— Required action —
Find all lines with the word "degrees" in the material, then copy them.

— Record excerpts —
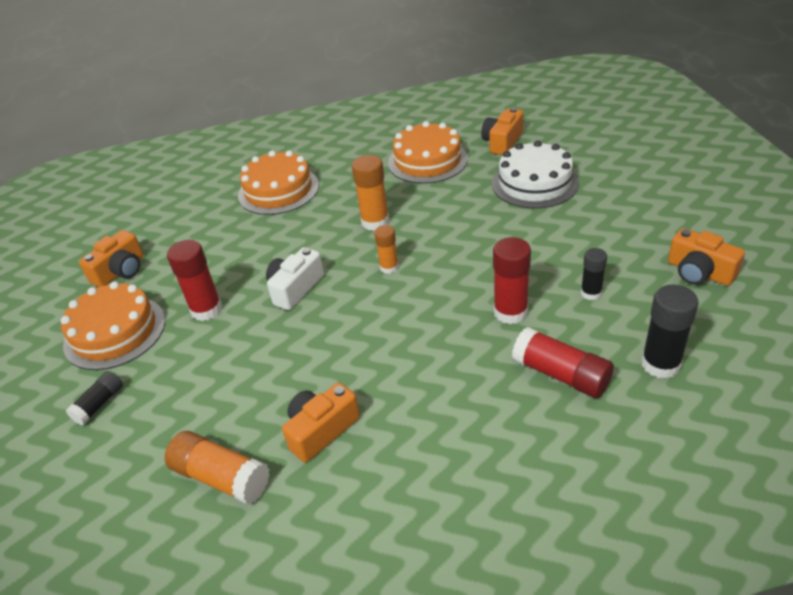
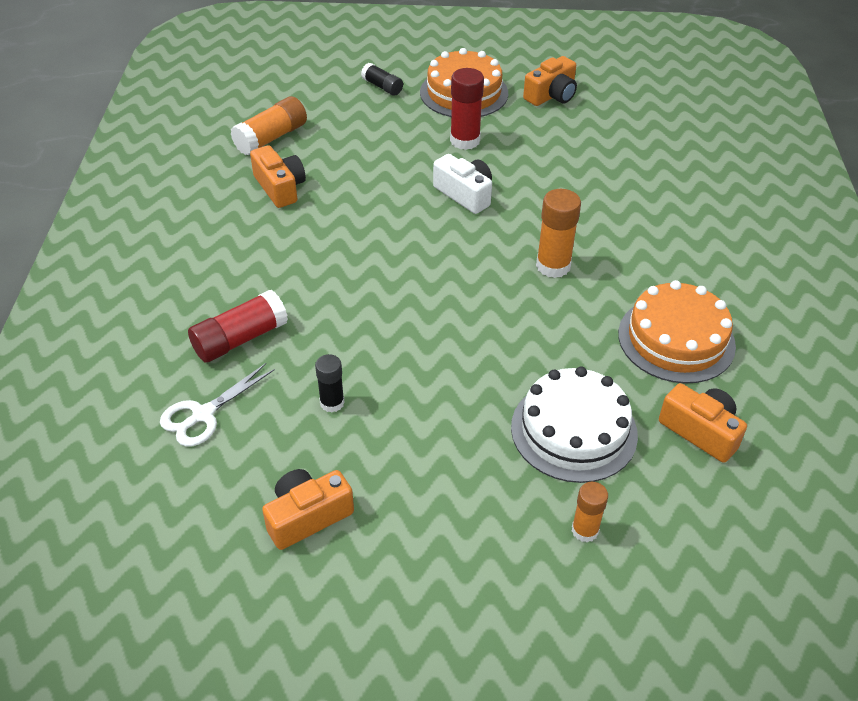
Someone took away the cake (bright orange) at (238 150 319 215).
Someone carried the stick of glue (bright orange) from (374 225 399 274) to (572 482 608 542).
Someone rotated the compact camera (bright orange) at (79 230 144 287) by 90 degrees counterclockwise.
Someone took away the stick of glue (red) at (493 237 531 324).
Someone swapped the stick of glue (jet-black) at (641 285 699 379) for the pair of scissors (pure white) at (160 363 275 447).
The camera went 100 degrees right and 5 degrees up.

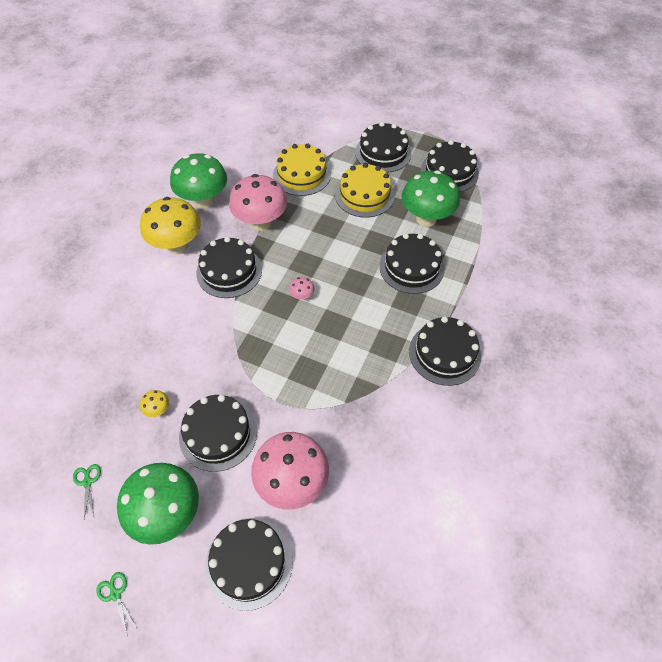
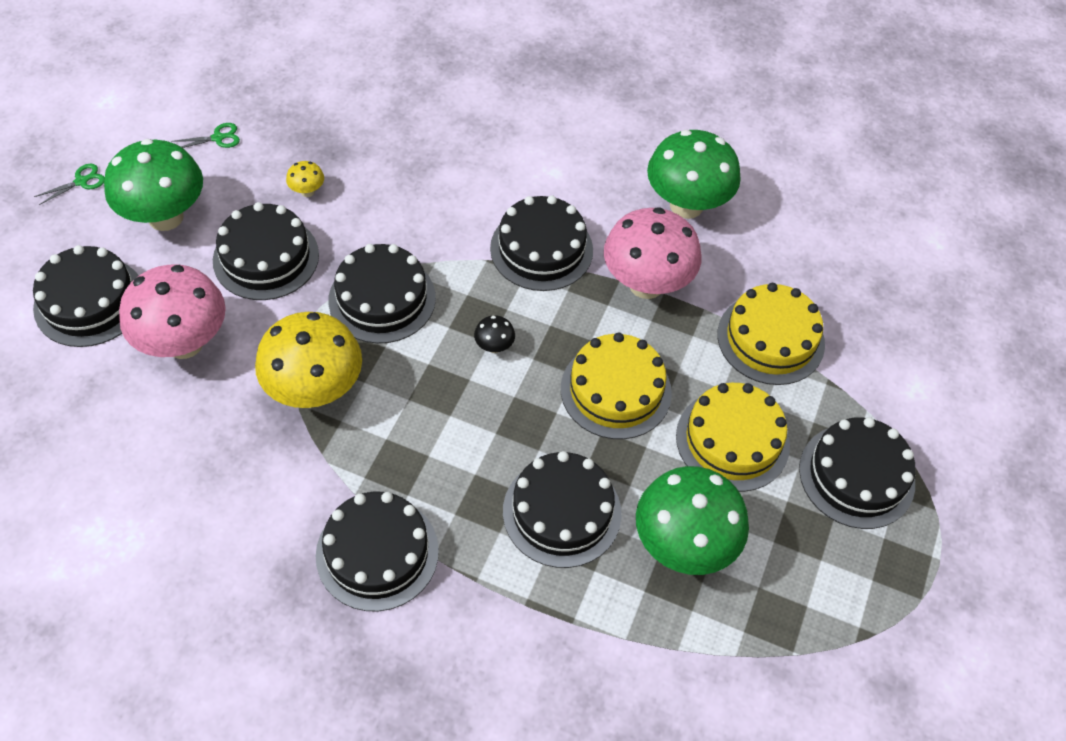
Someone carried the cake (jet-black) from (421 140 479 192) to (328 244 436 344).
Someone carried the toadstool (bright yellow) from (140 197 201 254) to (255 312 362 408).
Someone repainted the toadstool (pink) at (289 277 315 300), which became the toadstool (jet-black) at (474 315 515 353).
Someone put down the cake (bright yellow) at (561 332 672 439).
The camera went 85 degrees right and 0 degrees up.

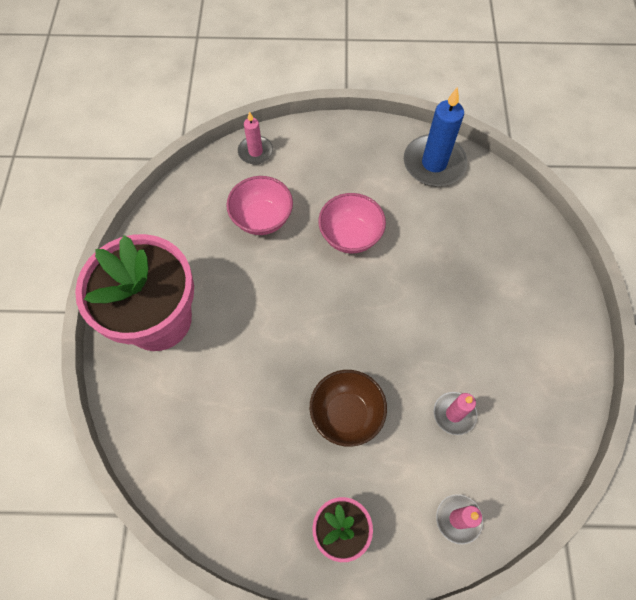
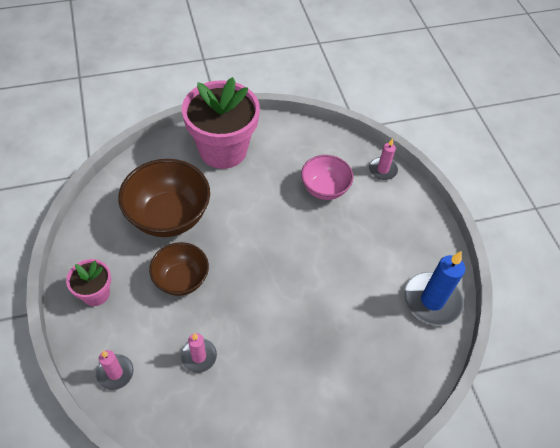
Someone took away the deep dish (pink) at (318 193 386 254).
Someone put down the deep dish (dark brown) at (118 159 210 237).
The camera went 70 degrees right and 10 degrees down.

— Solution to this task —
Someone rotated the compact camera (bright orange) at (79 230 144 287) by 90 degrees counterclockwise.
The camera went 100 degrees right and 5 degrees up.
The camera went 85 degrees right and 0 degrees up.
The camera went 70 degrees right and 10 degrees down.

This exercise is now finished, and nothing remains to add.